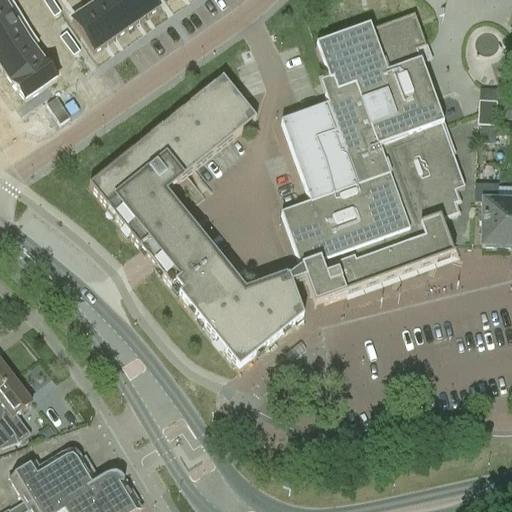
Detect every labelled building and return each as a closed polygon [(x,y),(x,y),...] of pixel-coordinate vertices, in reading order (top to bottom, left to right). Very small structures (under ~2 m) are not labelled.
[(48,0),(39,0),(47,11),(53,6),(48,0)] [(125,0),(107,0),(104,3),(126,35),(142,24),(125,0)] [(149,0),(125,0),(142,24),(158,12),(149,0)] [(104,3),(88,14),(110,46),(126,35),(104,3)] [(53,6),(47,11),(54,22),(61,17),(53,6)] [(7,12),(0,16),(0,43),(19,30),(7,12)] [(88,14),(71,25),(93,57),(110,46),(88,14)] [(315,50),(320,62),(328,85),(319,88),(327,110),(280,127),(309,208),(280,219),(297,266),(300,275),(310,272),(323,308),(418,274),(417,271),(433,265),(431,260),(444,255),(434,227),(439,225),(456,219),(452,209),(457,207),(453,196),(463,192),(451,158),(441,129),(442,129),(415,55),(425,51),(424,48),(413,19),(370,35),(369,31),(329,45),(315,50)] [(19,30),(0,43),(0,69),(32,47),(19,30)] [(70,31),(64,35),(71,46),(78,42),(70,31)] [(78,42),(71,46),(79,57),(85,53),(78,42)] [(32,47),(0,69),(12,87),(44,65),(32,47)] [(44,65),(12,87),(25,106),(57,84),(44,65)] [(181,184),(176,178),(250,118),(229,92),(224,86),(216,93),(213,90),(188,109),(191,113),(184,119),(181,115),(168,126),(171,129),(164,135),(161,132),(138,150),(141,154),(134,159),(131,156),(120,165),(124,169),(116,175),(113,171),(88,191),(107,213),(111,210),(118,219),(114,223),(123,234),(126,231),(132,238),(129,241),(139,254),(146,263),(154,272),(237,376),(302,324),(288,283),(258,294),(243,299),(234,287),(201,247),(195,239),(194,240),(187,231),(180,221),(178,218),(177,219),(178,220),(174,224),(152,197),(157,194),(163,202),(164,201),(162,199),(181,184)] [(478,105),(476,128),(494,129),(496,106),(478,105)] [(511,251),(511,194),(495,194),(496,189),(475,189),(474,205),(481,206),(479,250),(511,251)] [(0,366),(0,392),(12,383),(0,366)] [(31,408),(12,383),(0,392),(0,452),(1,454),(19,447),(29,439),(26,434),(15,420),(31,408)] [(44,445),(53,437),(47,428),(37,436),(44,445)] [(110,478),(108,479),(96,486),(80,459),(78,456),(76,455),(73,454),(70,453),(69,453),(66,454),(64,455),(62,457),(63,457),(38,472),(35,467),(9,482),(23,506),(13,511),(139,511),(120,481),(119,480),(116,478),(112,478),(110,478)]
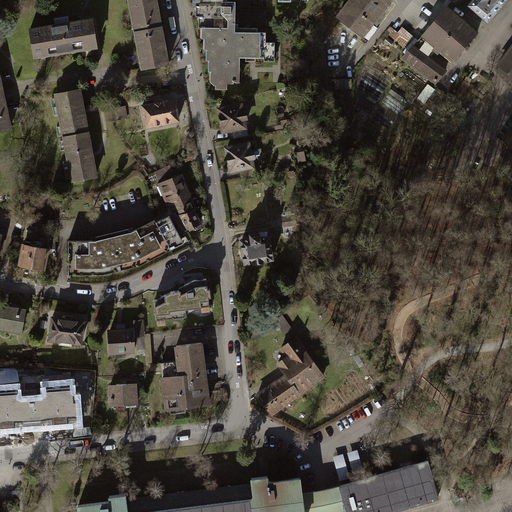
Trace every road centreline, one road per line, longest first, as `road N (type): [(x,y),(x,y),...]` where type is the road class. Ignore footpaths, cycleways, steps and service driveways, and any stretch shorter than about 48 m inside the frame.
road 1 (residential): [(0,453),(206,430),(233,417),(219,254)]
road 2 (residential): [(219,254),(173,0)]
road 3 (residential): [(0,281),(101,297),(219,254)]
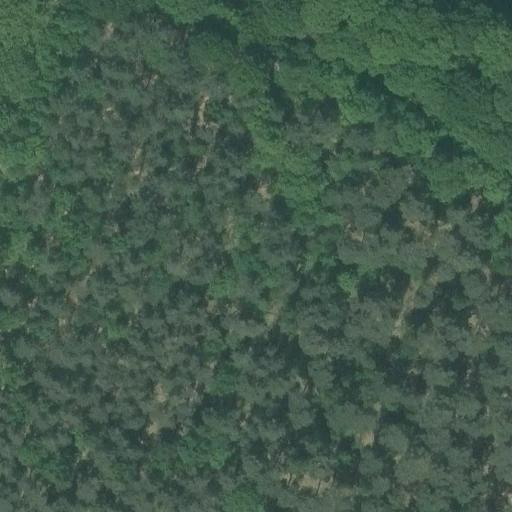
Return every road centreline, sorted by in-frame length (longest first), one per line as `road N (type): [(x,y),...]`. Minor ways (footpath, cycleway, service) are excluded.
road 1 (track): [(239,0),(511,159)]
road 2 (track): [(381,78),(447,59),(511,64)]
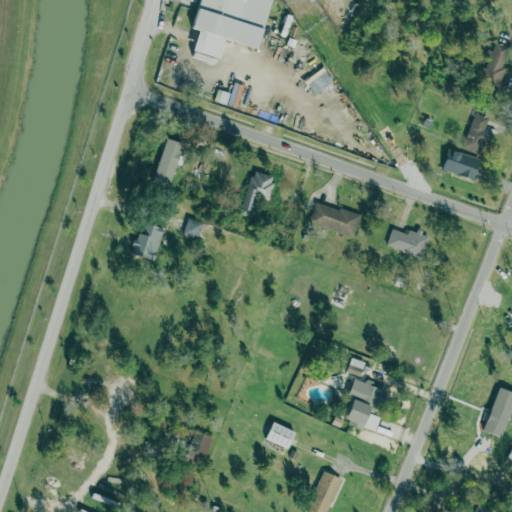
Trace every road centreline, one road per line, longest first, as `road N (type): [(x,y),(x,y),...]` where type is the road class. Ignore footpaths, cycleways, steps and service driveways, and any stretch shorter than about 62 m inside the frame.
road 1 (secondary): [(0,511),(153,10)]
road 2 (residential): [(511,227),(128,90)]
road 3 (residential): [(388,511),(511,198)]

****

What this task involves – Quote every one of the records above word for word, leaving the pictures out of your answer.

Output –
Detect every labelled building and return each as a closed polygon [(x,y),(x,y),...] of pixel-coordinate vertices, in reading order (top to bottom, left to right). Very small structures (under ~2 m) are not labelled.
[(48,0),(39,0),(47,11),(53,6),(48,0)] [(125,0),(107,0),(104,3),(126,35),(142,24),(125,0)] [(149,0),(125,0),(142,24),(158,12),(149,0)] [(104,3),(88,14),(110,46),(126,35),(104,3)] [(53,6),(47,11),(54,22),(61,17),(53,6)] [(7,12),(0,16),(0,43),(19,30),(7,12)] [(88,14),(71,25),(93,57),(110,46),(88,14)] [(315,50),(320,62),(328,85),(319,88),(327,110),(280,127),(309,208),(280,219),(297,266),(300,275),(310,272),(323,308),(418,274),(417,271),(433,265),(431,260),(444,255),(434,227),(439,225),(456,219),(452,209),(457,207),(453,196),(463,192),(451,158),(441,129),(442,129),(415,55),(425,51),(424,48),(413,19),(370,35),(369,31),(329,45),(315,50)] [(19,30),(0,43),(0,69),(32,47),(19,30)] [(70,31),(64,35),(71,46),(78,42),(70,31)] [(78,42),(71,46),(79,57),(85,53),(78,42)] [(32,47),(0,69),(12,87),(44,65),(32,47)] [(44,65),(12,87),(25,106),(57,84),(44,65)] [(181,184),(176,178),(250,118),(229,92),(224,86),(216,93),(213,90),(188,109),(191,113),(184,119),(181,115),(168,126),(171,129),(164,135),(161,132),(138,150),(141,154),(134,159),(131,156),(120,165),(124,169),(116,175),(113,171),(88,191),(107,213),(111,210),(118,219),(114,223),(123,234),(126,231),(132,238),(129,241),(139,254),(146,263),(154,272),(237,376),(302,324),(288,283),(258,294),(243,299),(234,287),(201,247),(195,239),(194,240),(187,231),(180,221),(178,218),(177,219),(178,220),(174,224),(152,197),(157,194),(163,202),(164,201),(162,199),(181,184)] [(478,105),(476,128),(494,129),(496,106),(478,105)] [(511,251),(511,194),(495,194),(496,189),(475,189),(474,205),(481,206),(479,250),(511,251)] [(0,366),(0,392),(12,383),(0,366)] [(31,408),(12,383),(0,392),(0,452),(1,454),(19,447),(29,439),(26,434),(15,420),(31,408)] [(44,445),(53,437),(47,428),(37,436),(44,445)] [(110,478),(108,479),(96,486),(80,459),(78,456),(76,455),(73,454),(70,453),(69,453),(66,454),(64,455),(62,457),(63,457),(38,472),(35,467),(9,482),(23,506),(13,511),(139,511),(120,481),(119,480),(116,478),(112,478),(110,478)]
Trace every road centreline, one road per line, longest first, as `road N (type): [(x,y),(x,y),...]` where type is the road class. Ignore footpaths, cycleways, steps and service driveways, and any stretch shorter than about 48 m inside the frame.
road 1 (residential): [(0,453),(206,430),(233,417),(219,254)]
road 2 (residential): [(219,254),(173,0)]
road 3 (residential): [(0,281),(101,297),(219,254)]
Return every road centreline, sorted by in-frame length (longest first), one per line as `road N (type): [(x,y),...]`. Minor ways (footpath, cycleway, service) are excluded.
road 1 (track): [(239,0),(511,159)]
road 2 (track): [(381,78),(447,59),(511,64)]
Trace every road centreline, one road per line, longest first, as `road N (type): [(x,y),(x,y),...]` where type is the road class. Ignore footpaths, cycleways, steps and service driveways, and any stretch shorter than about 62 m inside the frame.
road 1 (secondary): [(0,511),(153,10)]
road 2 (residential): [(511,227),(128,90)]
road 3 (residential): [(388,511),(511,198)]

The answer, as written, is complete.